* **TASK PROMPT**
After finding the line with "pink pentagon: (87, 80) -> (89, 70), moved" in the data below, set down exactly each line through the one with "blue arrow: (927, 894)", inclusive, and stop there.

(Colored shape movement records)
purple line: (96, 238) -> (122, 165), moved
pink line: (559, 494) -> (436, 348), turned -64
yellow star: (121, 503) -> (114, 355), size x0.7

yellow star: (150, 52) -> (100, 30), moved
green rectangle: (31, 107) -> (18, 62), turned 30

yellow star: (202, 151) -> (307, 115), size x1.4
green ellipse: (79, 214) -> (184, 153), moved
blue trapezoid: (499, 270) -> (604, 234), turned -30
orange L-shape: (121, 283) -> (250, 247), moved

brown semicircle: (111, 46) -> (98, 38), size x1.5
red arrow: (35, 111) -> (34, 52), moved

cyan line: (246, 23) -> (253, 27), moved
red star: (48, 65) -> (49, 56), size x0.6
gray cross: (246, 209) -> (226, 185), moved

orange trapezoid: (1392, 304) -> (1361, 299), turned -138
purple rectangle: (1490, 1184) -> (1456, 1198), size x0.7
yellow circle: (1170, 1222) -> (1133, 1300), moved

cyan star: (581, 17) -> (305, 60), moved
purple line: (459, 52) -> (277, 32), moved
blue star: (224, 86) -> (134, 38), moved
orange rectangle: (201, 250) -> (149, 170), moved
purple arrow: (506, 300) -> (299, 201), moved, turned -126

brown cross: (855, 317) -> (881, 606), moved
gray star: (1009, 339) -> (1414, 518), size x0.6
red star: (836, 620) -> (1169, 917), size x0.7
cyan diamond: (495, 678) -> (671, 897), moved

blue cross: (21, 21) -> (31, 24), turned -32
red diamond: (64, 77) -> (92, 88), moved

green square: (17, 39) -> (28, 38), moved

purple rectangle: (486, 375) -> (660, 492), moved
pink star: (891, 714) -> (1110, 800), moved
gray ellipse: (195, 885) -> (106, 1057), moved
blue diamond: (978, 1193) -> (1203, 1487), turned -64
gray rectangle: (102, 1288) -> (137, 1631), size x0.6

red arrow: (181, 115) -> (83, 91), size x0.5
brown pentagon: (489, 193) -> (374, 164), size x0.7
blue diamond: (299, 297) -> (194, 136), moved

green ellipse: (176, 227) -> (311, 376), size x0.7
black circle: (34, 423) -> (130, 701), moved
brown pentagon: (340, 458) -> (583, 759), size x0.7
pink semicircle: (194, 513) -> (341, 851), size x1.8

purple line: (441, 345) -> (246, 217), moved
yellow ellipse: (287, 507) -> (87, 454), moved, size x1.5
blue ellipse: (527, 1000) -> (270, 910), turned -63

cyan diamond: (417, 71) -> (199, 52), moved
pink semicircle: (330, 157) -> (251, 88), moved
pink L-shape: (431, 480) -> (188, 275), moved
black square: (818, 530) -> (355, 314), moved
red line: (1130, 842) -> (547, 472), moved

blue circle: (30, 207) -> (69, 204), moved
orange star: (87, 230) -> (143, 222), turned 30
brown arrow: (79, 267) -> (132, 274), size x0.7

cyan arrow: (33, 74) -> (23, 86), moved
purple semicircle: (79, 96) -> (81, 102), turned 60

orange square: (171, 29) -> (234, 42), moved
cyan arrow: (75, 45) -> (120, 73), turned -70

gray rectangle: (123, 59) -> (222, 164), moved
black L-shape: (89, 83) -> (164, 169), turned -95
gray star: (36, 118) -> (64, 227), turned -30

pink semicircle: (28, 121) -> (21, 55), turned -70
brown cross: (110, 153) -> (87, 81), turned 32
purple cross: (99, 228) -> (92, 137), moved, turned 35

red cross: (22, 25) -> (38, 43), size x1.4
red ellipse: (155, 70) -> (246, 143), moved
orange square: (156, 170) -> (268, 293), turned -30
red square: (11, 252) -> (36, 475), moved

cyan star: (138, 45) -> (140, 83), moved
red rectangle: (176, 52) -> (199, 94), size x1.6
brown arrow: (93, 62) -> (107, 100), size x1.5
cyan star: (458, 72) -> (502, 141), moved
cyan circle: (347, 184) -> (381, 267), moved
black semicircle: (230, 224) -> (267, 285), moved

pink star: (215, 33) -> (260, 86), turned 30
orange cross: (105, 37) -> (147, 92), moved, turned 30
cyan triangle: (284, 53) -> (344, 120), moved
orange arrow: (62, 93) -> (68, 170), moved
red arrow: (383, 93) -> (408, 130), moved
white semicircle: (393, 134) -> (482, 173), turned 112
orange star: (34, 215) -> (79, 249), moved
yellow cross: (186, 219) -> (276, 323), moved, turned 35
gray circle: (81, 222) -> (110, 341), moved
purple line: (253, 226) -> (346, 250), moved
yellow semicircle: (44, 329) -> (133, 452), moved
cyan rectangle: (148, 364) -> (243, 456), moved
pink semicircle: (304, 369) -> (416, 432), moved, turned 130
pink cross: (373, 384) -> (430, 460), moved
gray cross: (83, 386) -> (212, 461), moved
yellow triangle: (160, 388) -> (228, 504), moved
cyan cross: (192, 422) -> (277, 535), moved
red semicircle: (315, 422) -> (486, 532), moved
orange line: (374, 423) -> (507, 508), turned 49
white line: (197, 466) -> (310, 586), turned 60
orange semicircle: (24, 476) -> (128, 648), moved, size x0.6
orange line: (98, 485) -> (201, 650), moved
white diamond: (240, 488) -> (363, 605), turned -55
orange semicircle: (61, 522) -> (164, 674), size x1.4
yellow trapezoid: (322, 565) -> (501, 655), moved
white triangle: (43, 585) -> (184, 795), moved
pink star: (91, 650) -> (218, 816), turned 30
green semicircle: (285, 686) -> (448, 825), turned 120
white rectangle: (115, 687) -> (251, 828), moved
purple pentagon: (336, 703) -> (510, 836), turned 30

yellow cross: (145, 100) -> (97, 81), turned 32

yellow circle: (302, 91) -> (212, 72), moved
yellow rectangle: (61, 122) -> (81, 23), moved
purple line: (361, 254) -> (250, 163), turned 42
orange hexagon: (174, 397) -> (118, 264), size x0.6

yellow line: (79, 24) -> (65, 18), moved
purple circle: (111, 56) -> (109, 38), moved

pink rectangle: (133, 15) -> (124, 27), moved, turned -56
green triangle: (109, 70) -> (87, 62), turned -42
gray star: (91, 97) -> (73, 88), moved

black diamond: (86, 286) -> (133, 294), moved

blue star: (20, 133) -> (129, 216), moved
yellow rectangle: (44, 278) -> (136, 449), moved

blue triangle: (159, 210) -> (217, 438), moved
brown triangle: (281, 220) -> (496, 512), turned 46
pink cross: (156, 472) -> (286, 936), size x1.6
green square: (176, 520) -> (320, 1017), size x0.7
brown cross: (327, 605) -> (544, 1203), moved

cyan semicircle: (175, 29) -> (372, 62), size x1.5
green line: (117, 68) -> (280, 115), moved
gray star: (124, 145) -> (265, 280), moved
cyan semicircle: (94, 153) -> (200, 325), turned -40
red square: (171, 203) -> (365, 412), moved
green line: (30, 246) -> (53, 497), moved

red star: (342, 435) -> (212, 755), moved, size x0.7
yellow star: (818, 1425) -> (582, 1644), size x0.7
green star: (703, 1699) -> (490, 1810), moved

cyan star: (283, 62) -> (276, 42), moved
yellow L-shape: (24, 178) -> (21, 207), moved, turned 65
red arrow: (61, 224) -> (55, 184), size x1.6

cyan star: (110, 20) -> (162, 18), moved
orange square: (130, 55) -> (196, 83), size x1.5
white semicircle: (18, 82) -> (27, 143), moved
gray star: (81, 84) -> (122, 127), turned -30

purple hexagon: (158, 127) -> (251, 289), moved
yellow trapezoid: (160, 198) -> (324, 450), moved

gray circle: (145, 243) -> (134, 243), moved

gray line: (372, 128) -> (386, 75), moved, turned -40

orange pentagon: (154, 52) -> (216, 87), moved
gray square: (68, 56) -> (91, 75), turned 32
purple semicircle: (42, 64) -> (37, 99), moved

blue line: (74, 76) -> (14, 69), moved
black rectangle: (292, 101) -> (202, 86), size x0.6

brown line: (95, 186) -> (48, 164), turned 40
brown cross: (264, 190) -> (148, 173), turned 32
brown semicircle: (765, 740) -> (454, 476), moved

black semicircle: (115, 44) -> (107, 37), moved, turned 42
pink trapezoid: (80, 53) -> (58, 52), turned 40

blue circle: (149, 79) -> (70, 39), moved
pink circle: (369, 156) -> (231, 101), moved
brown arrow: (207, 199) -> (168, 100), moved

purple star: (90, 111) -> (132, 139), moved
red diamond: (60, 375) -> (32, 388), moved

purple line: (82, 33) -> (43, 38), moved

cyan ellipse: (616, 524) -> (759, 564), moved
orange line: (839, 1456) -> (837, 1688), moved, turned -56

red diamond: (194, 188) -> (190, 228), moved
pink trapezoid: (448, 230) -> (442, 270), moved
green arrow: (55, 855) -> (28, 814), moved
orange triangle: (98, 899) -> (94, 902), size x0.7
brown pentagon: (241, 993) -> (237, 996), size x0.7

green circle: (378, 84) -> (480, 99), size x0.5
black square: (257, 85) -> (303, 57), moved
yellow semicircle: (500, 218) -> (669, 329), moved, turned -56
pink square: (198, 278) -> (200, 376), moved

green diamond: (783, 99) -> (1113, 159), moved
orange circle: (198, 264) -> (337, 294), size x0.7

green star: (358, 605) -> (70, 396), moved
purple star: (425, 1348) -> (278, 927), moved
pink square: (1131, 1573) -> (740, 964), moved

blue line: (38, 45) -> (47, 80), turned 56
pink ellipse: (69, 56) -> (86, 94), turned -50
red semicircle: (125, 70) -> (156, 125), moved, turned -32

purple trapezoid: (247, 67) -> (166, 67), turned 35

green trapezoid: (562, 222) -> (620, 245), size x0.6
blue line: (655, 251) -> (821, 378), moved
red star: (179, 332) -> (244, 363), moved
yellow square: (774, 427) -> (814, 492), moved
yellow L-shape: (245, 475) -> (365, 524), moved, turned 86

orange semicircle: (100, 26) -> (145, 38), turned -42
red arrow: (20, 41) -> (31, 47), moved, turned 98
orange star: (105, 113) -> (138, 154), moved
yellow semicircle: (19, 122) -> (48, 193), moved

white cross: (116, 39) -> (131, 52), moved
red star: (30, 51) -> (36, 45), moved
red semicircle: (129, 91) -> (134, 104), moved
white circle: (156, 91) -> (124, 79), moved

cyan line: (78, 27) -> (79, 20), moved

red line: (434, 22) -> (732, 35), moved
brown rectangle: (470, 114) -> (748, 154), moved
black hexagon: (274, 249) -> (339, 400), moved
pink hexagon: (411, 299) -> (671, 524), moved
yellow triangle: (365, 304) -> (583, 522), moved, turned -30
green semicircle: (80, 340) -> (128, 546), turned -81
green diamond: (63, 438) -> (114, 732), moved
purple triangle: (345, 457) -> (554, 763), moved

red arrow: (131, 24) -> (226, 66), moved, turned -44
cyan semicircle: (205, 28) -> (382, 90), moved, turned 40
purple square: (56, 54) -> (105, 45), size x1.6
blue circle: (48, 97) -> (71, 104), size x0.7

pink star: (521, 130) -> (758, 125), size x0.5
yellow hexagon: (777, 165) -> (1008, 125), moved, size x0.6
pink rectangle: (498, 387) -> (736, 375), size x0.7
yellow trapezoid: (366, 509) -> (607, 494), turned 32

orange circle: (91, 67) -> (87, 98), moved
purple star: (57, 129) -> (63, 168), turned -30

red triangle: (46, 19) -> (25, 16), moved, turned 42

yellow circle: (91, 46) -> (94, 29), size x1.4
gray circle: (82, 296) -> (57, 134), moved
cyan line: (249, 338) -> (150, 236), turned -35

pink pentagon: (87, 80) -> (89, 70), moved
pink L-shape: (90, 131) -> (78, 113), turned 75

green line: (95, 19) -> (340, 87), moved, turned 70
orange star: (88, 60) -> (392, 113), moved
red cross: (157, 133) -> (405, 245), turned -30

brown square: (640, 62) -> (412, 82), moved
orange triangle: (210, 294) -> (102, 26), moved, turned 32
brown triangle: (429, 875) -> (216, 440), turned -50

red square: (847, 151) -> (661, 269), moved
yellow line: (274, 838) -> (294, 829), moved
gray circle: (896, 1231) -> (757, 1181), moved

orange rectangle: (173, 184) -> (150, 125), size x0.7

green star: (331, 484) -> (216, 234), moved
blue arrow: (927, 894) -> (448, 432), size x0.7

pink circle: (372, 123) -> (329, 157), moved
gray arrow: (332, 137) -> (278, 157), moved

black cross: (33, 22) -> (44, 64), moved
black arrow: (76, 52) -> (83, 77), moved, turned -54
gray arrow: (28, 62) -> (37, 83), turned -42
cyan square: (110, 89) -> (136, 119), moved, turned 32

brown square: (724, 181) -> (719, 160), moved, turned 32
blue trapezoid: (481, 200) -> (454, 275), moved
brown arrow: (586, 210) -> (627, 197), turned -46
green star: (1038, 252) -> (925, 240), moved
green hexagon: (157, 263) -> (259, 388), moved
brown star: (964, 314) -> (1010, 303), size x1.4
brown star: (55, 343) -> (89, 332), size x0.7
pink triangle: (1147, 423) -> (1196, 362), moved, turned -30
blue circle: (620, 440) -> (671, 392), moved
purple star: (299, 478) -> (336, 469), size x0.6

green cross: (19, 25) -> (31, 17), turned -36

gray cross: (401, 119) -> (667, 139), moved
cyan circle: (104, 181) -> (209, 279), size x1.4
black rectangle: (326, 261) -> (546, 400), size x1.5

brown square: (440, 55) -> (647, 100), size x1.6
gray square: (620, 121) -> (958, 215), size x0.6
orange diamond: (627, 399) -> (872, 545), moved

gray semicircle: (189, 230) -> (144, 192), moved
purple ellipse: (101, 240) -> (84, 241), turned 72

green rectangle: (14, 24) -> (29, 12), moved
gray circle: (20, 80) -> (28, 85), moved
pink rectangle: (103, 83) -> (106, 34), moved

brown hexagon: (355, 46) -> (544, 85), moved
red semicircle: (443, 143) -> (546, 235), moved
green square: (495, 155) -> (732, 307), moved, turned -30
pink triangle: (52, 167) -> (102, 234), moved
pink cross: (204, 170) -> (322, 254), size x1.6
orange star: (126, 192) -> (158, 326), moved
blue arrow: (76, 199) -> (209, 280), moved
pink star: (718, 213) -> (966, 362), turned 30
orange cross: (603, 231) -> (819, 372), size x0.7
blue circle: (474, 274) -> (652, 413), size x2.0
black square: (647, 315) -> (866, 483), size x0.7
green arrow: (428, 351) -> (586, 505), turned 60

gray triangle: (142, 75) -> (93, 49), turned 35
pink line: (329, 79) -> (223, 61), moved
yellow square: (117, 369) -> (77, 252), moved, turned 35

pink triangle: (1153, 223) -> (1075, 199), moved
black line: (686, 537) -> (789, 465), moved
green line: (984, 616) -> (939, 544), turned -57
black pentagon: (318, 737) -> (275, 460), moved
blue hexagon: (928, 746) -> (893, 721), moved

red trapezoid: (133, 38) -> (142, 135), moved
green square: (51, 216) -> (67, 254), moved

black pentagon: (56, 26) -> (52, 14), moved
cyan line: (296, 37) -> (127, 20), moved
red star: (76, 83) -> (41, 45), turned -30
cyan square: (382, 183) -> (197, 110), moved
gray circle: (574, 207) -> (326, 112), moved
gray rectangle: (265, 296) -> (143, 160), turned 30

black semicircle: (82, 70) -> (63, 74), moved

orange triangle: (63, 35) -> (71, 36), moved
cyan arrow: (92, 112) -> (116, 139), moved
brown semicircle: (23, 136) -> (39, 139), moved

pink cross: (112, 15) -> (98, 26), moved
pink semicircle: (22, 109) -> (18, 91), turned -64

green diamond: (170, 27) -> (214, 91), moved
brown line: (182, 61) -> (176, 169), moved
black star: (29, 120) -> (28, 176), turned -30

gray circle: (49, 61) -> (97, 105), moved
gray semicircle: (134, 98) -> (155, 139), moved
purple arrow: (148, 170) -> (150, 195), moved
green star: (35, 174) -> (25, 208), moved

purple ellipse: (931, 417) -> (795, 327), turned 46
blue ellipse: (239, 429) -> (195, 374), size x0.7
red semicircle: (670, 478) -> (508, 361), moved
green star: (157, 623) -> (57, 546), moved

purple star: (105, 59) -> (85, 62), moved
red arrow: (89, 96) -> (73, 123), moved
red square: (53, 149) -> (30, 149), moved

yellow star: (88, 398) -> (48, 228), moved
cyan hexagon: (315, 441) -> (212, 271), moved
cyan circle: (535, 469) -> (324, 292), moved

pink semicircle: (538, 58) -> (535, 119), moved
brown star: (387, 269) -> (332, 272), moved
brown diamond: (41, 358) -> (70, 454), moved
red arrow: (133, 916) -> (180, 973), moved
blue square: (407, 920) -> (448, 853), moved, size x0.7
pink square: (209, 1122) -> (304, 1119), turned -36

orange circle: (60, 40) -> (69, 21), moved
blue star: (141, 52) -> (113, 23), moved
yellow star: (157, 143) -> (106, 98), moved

* **SOLUTION TO THIS TASK**
pink pentagon: (87, 80) -> (89, 70), moved
pink L-shape: (90, 131) -> (78, 113), turned 75

green line: (95, 19) -> (340, 87), moved, turned 70
orange star: (88, 60) -> (392, 113), moved
red cross: (157, 133) -> (405, 245), turned -30

brown square: (640, 62) -> (412, 82), moved
orange triangle: (210, 294) -> (102, 26), moved, turned 32
brown triangle: (429, 875) -> (216, 440), turned -50

red square: (847, 151) -> (661, 269), moved
yellow line: (274, 838) -> (294, 829), moved
gray circle: (896, 1231) -> (757, 1181), moved

orange rectangle: (173, 184) -> (150, 125), size x0.7

green star: (331, 484) -> (216, 234), moved
blue arrow: (927, 894) -> (448, 432), size x0.7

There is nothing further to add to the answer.